**Records supplied**.
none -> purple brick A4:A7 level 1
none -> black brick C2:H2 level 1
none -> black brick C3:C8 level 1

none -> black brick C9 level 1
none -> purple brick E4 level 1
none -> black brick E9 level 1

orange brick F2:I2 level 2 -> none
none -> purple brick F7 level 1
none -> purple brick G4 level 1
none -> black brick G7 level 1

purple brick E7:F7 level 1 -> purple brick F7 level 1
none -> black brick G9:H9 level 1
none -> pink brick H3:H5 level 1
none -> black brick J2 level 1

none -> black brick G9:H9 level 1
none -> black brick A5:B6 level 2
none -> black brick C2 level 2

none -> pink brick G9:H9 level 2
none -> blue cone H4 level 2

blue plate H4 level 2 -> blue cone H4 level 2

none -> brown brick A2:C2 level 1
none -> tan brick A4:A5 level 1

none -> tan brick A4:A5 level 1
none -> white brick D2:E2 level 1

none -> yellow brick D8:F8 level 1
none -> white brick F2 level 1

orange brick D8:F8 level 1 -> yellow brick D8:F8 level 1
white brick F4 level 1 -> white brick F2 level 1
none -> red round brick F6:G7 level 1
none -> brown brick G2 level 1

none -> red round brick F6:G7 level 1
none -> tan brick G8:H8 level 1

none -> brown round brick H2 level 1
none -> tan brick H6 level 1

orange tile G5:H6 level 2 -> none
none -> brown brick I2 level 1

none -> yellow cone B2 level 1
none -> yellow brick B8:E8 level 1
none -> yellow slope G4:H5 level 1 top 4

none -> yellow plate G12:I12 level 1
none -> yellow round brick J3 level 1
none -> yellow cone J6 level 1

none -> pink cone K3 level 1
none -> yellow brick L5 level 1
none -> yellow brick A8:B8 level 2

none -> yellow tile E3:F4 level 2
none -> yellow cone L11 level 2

**About this task**.
Write out every line of the records exactly.

**Completed task**.
none -> purple brick A4:A7 level 1
none -> black brick C2:H2 level 1
none -> black brick C3:C8 level 1

none -> black brick C9 level 1
none -> purple brick E4 level 1
none -> black brick E9 level 1

orange brick F2:I2 level 2 -> none
none -> purple brick F7 level 1
none -> purple brick G4 level 1
none -> black brick G7 level 1

purple brick E7:F7 level 1 -> purple brick F7 level 1
none -> black brick G9:H9 level 1
none -> pink brick H3:H5 level 1
none -> black brick J2 level 1

none -> black brick G9:H9 level 1
none -> black brick A5:B6 level 2
none -> black brick C2 level 2

none -> pink brick G9:H9 level 2
none -> blue cone H4 level 2

blue plate H4 level 2 -> blue cone H4 level 2

none -> brown brick A2:C2 level 1
none -> tan brick A4:A5 level 1

none -> tan brick A4:A5 level 1
none -> white brick D2:E2 level 1

none -> yellow brick D8:F8 level 1
none -> white brick F2 level 1

orange brick D8:F8 level 1 -> yellow brick D8:F8 level 1
white brick F4 level 1 -> white brick F2 level 1
none -> red round brick F6:G7 level 1
none -> brown brick G2 level 1

none -> red round brick F6:G7 level 1
none -> tan brick G8:H8 level 1

none -> brown round brick H2 level 1
none -> tan brick H6 level 1

orange tile G5:H6 level 2 -> none
none -> brown brick I2 level 1

none -> yellow cone B2 level 1
none -> yellow brick B8:E8 level 1
none -> yellow slope G4:H5 level 1 top 4

none -> yellow plate G12:I12 level 1
none -> yellow round brick J3 level 1
none -> yellow cone J6 level 1

none -> pink cone K3 level 1
none -> yellow brick L5 level 1
none -> yellow brick A8:B8 level 2

none -> yellow tile E3:F4 level 2
none -> yellow cone L11 level 2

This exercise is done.